Material to process:
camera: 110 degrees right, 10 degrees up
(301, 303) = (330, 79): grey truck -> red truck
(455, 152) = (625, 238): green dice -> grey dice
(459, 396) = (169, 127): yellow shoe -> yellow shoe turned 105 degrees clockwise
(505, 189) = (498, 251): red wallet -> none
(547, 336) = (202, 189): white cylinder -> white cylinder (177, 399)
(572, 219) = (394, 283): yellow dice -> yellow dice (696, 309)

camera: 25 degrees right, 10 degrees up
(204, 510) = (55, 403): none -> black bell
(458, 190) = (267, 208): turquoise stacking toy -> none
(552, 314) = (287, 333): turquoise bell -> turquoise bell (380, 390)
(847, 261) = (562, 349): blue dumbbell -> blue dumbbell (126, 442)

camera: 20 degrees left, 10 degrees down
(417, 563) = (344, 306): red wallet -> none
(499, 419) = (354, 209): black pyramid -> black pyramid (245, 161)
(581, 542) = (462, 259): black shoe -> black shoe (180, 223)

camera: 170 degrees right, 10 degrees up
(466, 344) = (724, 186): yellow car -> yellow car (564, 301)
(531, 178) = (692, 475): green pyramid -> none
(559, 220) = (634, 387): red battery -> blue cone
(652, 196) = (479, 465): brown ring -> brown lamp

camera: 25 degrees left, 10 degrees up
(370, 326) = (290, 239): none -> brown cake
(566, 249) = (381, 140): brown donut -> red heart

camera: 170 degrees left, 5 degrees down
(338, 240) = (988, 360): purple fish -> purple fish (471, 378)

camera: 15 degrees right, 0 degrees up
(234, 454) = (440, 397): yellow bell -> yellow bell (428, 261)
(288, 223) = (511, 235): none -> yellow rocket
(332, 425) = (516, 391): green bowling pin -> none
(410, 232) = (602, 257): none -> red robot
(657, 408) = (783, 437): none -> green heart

What needs to be done: In the listing above, the lines from the one containing "camera: 20 degrees left, 10 degrees down" through the one containing "(531, 178) = (692, 475): green" must be set down exactly, with no other lines.

Finished task:
camera: 20 degrees left, 10 degrees down
(417, 563) = (344, 306): red wallet -> none
(499, 419) = (354, 209): black pyramid -> black pyramid (245, 161)
(581, 542) = (462, 259): black shoe -> black shoe (180, 223)

camera: 170 degrees right, 10 degrees up
(466, 344) = (724, 186): yellow car -> yellow car (564, 301)
(531, 178) = (692, 475): green pyramid -> none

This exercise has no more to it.